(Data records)
———
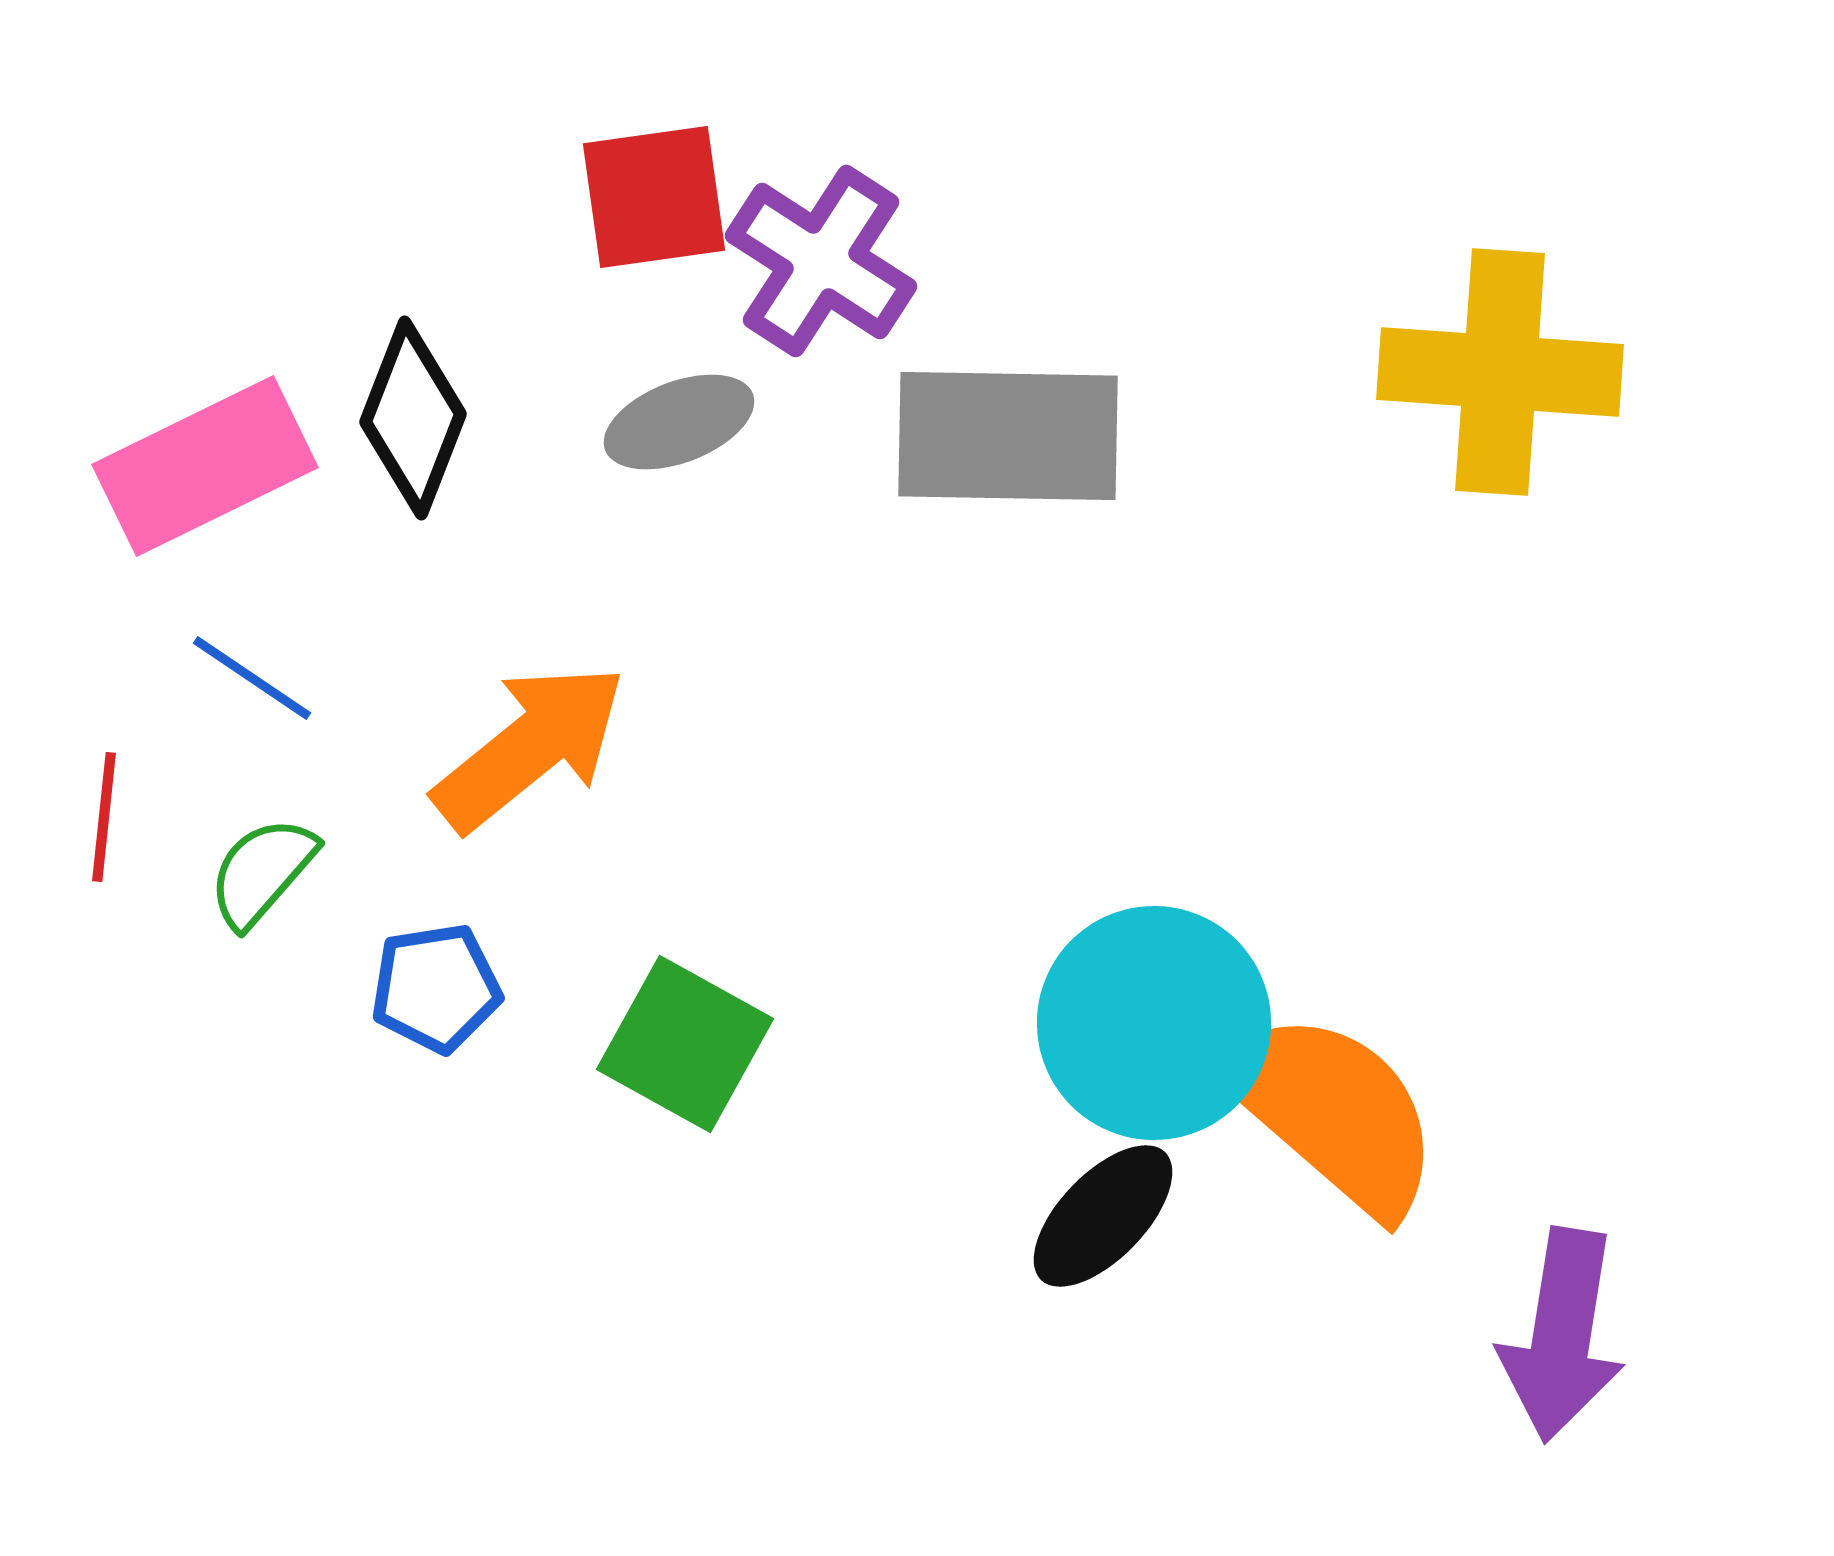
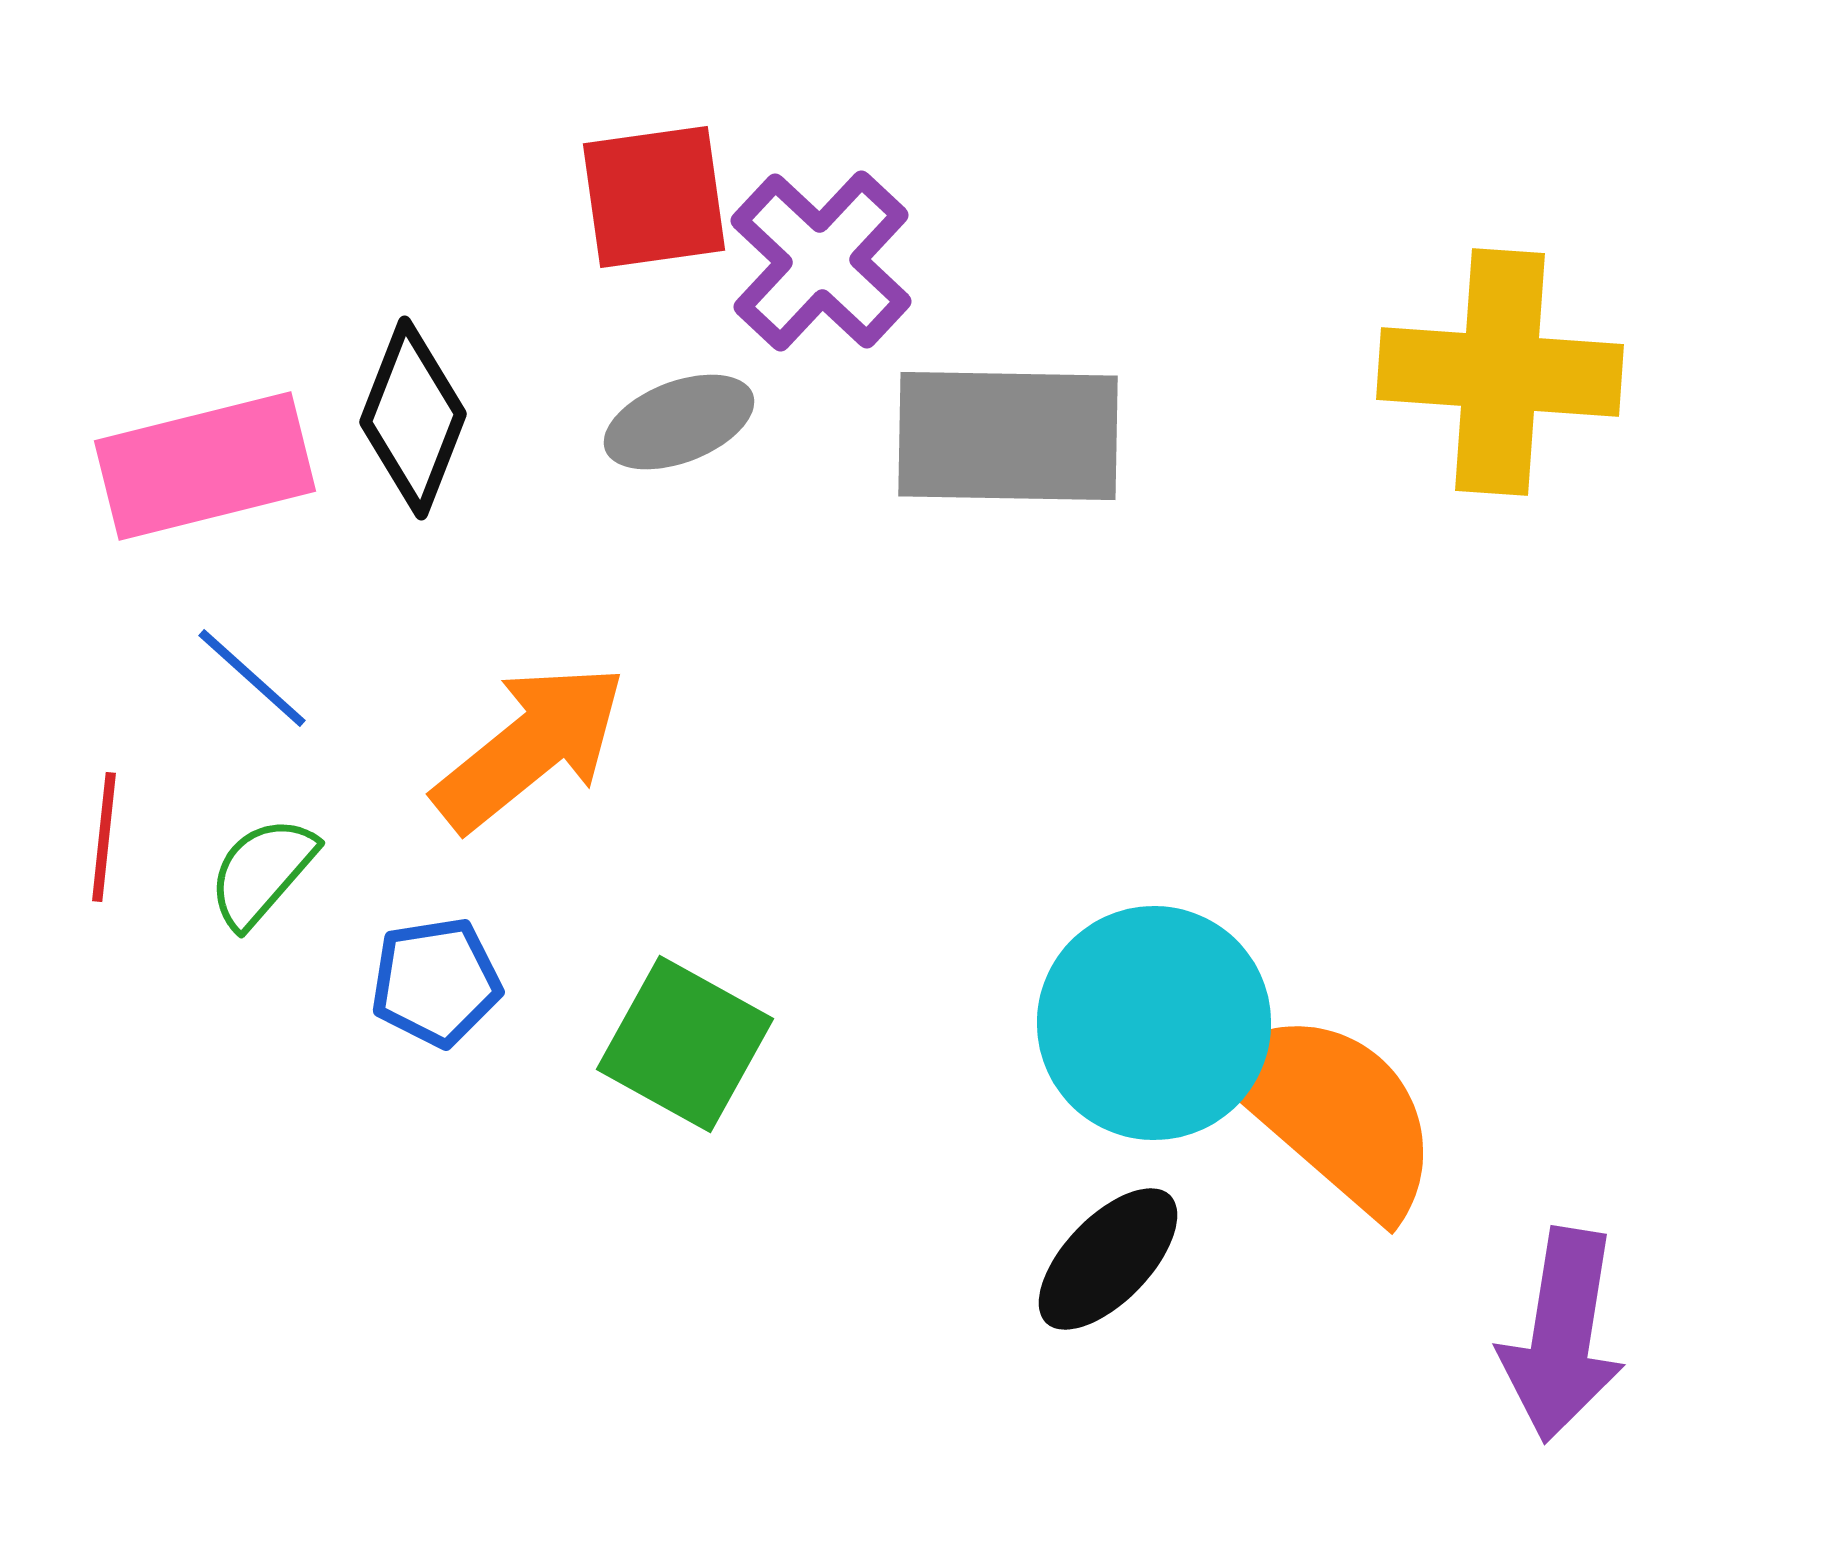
purple cross: rotated 10 degrees clockwise
pink rectangle: rotated 12 degrees clockwise
blue line: rotated 8 degrees clockwise
red line: moved 20 px down
blue pentagon: moved 6 px up
black ellipse: moved 5 px right, 43 px down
———
__How to complete this task__
Write out, exactly as they appear, the lines from the one containing "red line: moved 20 px down" through the last line of the records above, both included, and nothing more.

__Solution for this exercise__
red line: moved 20 px down
blue pentagon: moved 6 px up
black ellipse: moved 5 px right, 43 px down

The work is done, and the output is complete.